→ What is being asked
Could the lines from the start of the data through the line with "white brick J6:K6" be set down exactly, with no pictures among them?

→ Excerpted data
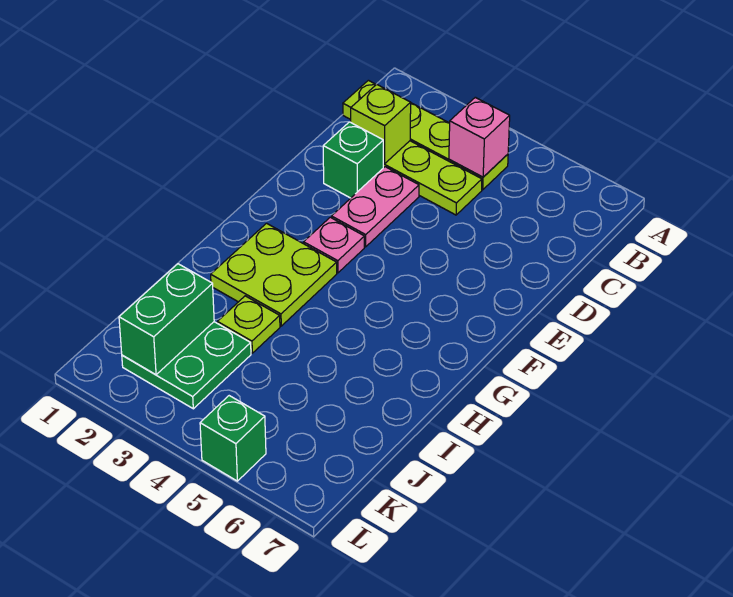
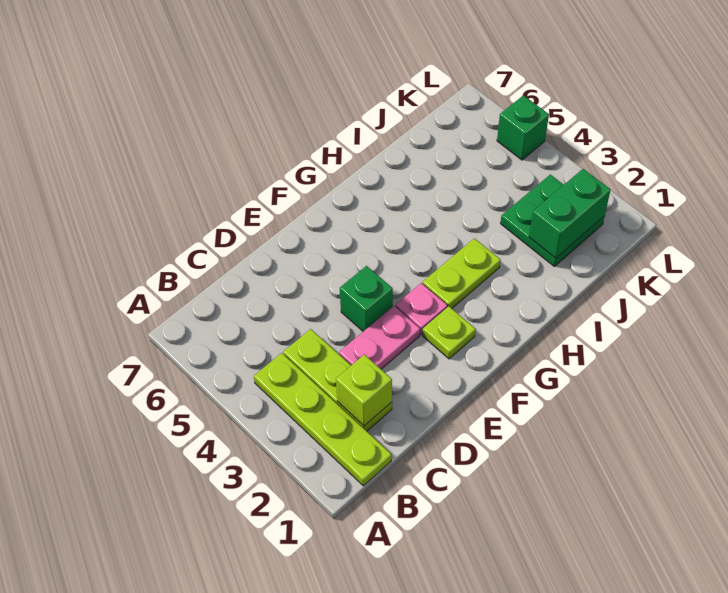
pink brick B4 level 2 -> none
green brick D2 level 1 -> green brick E4 level 1
lime plate G2:H3 level 1 -> lime plate G3:H3 level 1
lime plate I3 level 1 -> lime plate F2 level 1

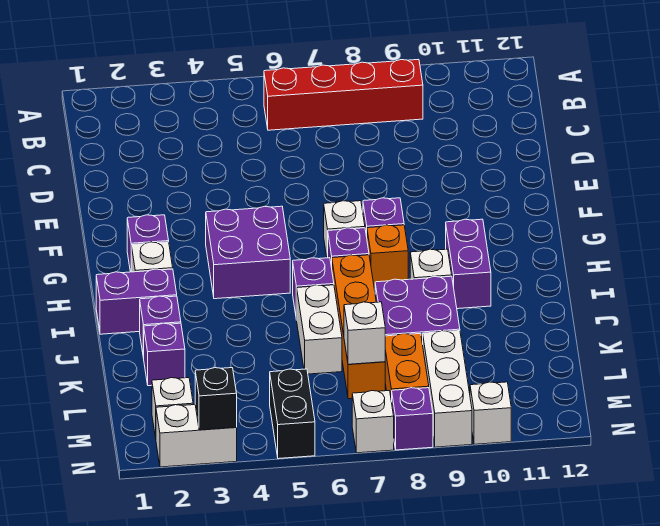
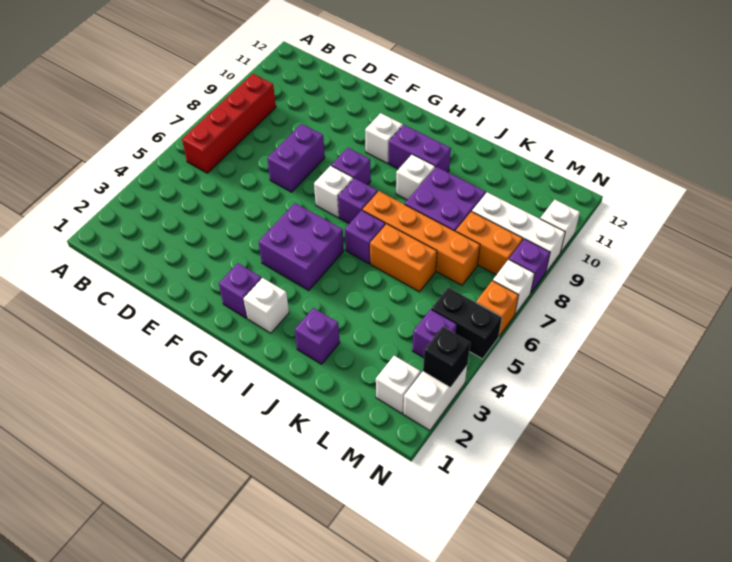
orange brick H8 level 1 -> orange brick N6 level 1
purple brick I1:I2 level 1 -> purple brick E7:E8 level 1
white brick J6:K6 level 1 -> orange brick J6:K6 level 1
purple brick K2 level 1 -> purple brick M4 level 1
white brick L7 level 2 -> white brick G10 level 1

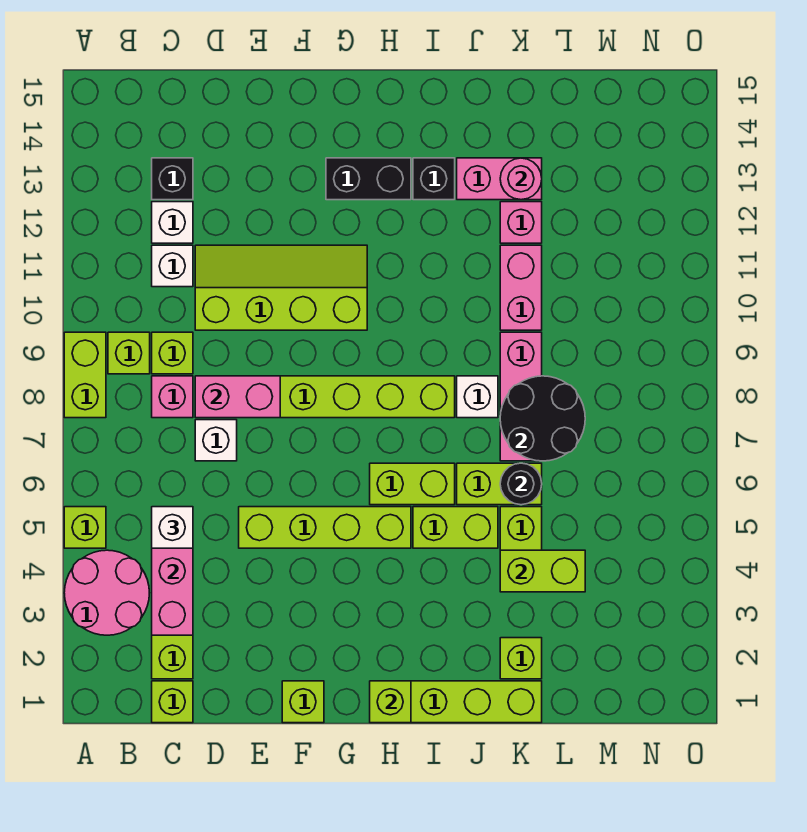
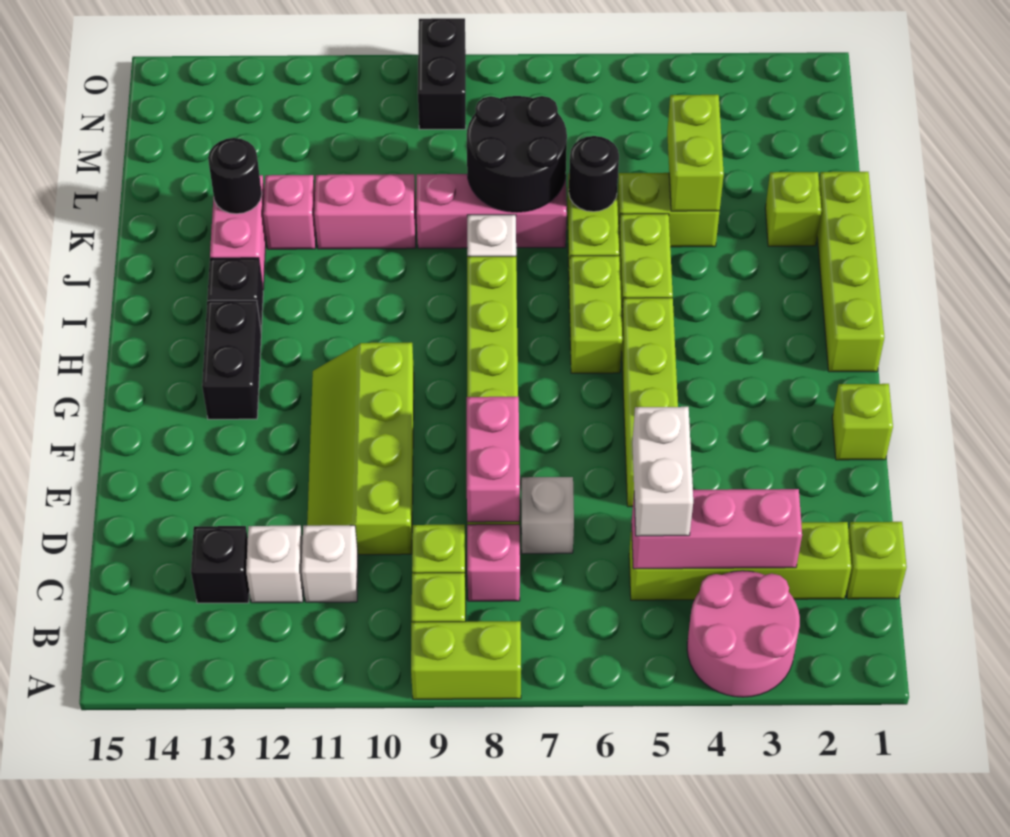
lime brick A5 level 1 -> none
white brick C5 level 3 -> white brick C5:D5 level 3
lime brick H1 level 2 -> none
pink round brick K13 level 2 -> black round brick K13 level 2
none -> black brick N9:O9 level 1

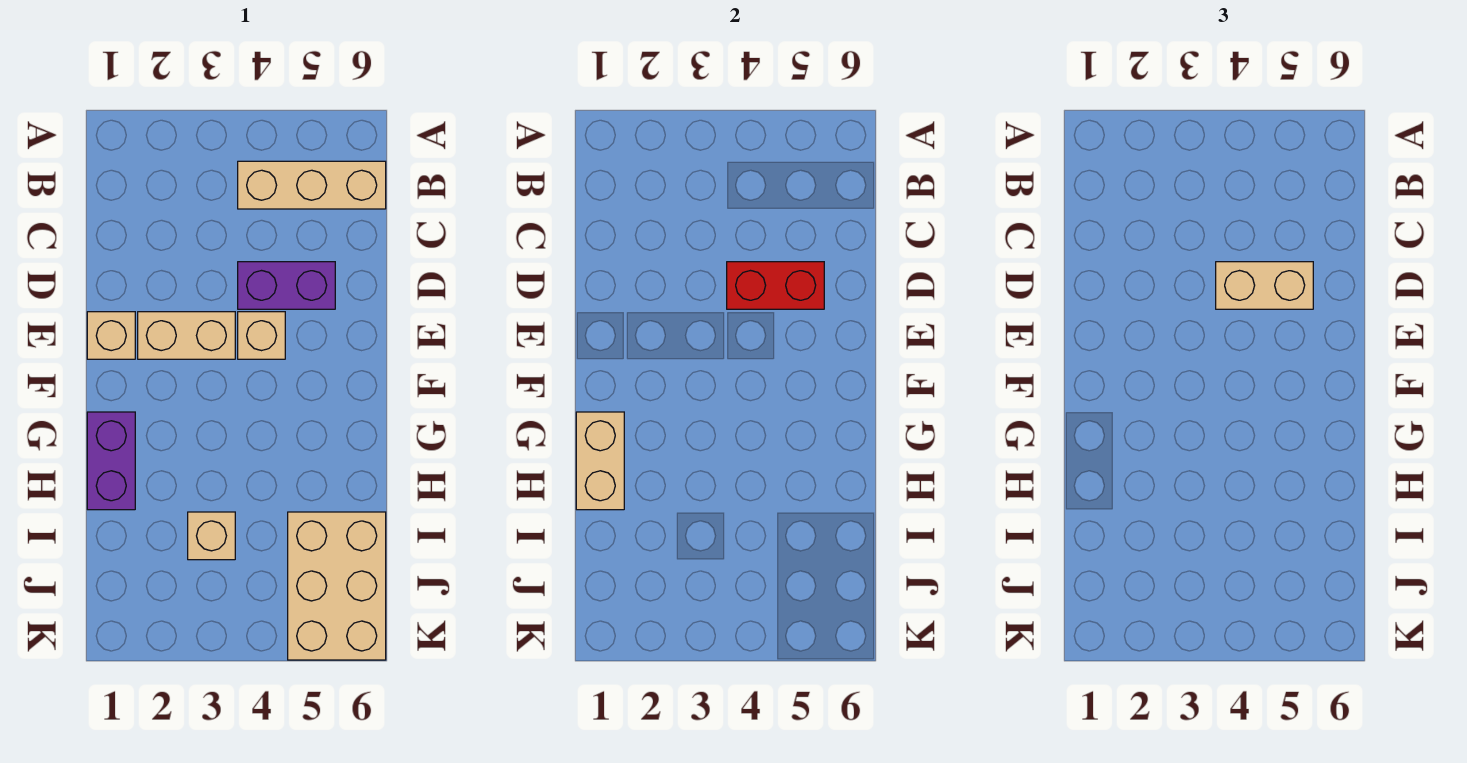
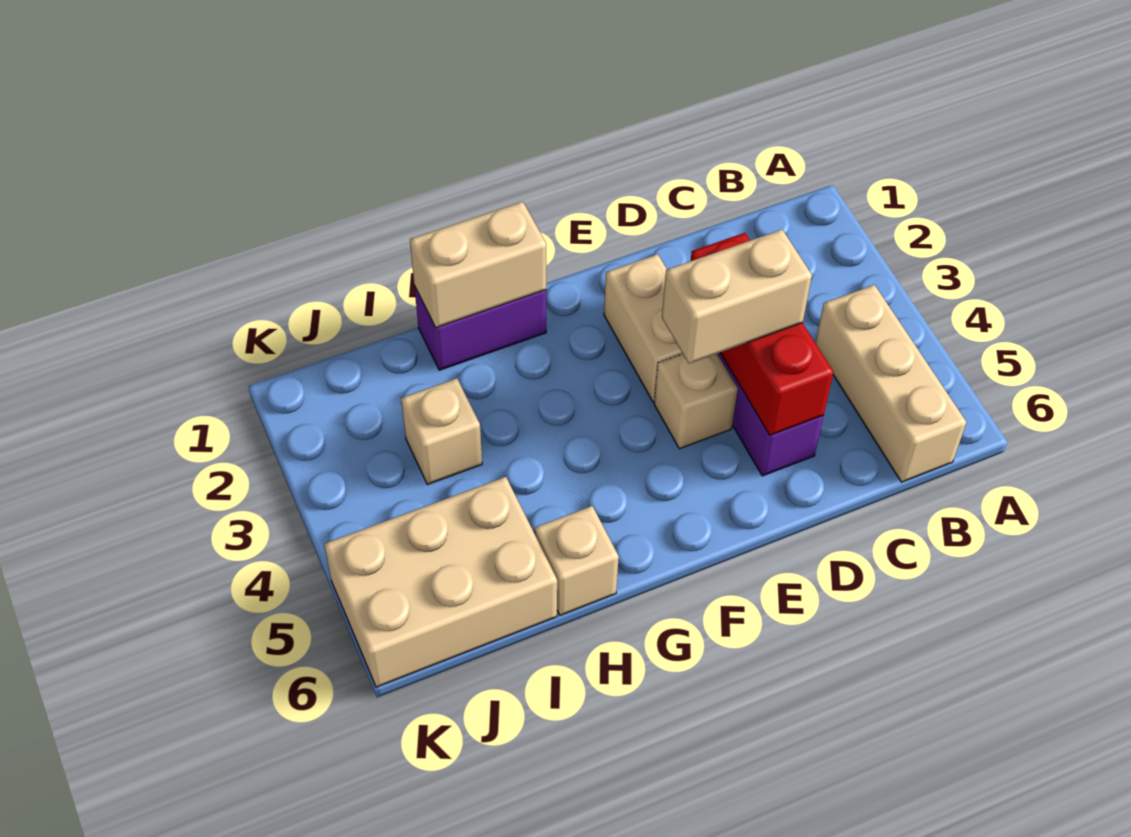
red brick D4:D5 level 2 -> red brick D3:D5 level 2
tan brick D4:D5 level 3 -> tan brick D4:E4 level 3
tan brick E1 level 1 -> tan brick H6 level 1

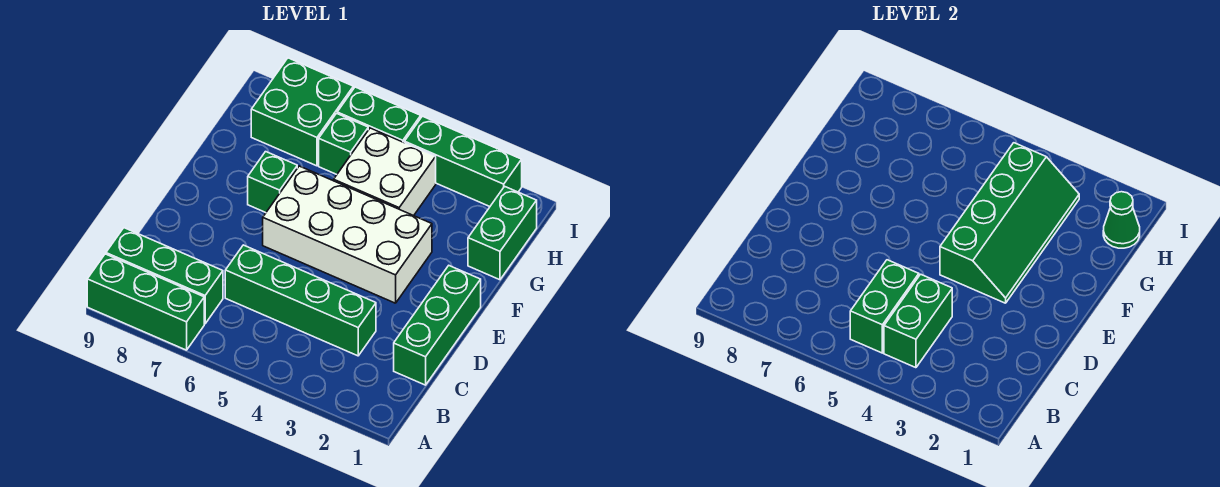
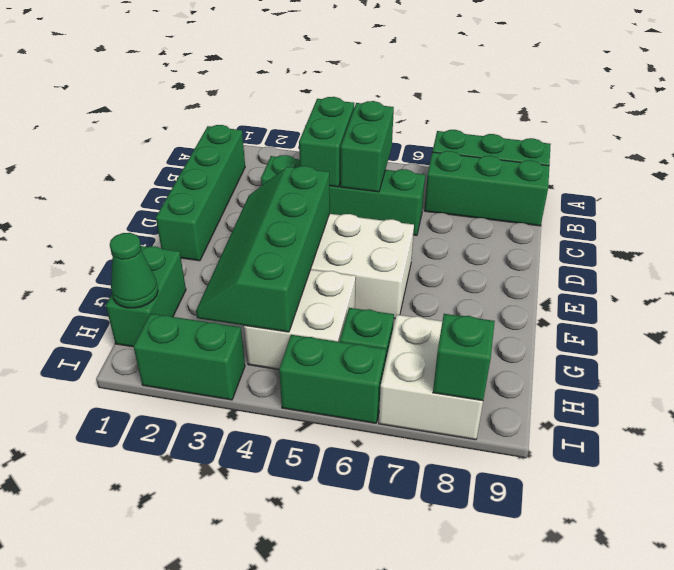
green brick C1:E1 level 1 -> green brick B1:E1 level 1
green brick F7 level 1 -> green brick I8 level 2
green brick H7:I8 level 1 -> white brick H7:I8 level 1
green brick I2:I4 level 1 -> green brick I2:I3 level 1

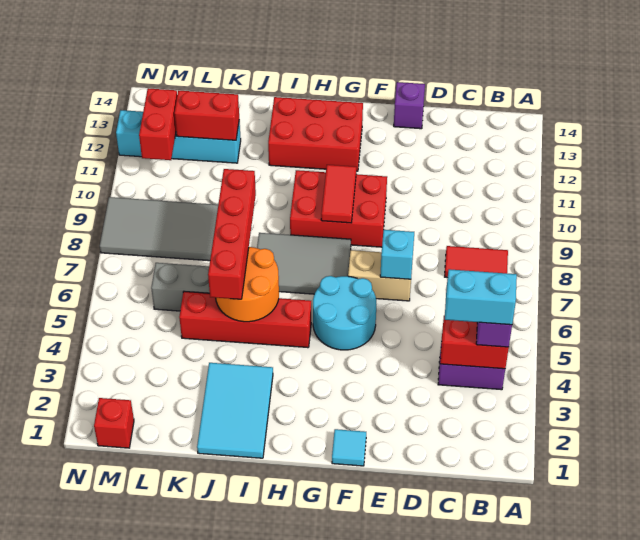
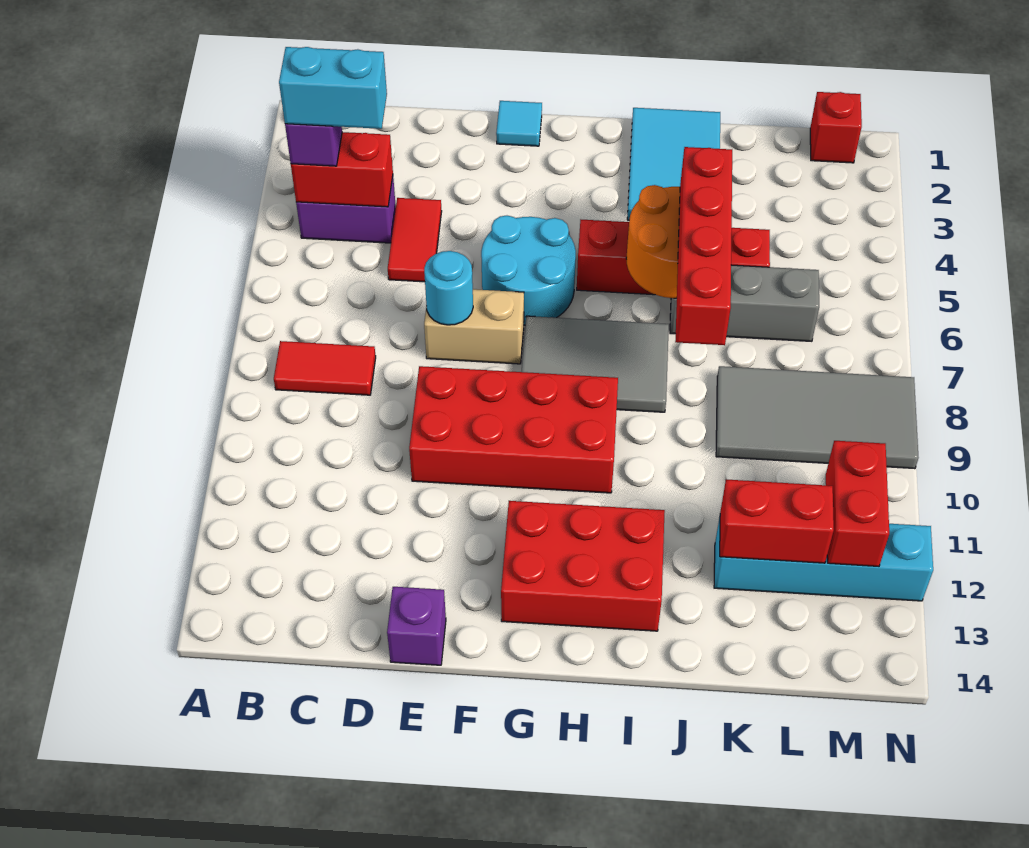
cyan brick E7 level 2 -> cyan round brick E7 level 2
red brick F9:H10 level 1 -> red brick E9:H10 level 1
red tile G9:G10 level 2 -> red tile D4:D5 level 1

→ Answer to this task
pink brick B4 level 2 -> none
green brick D2 level 1 -> green brick E4 level 1
lime plate G2:H3 level 1 -> lime plate G3:H3 level 1
lime plate I3 level 1 -> lime plate F2 level 1

orange brick H8 level 1 -> orange brick N6 level 1
purple brick I1:I2 level 1 -> purple brick E7:E8 level 1
white brick J6:K6 level 1 -> orange brick J6:K6 level 1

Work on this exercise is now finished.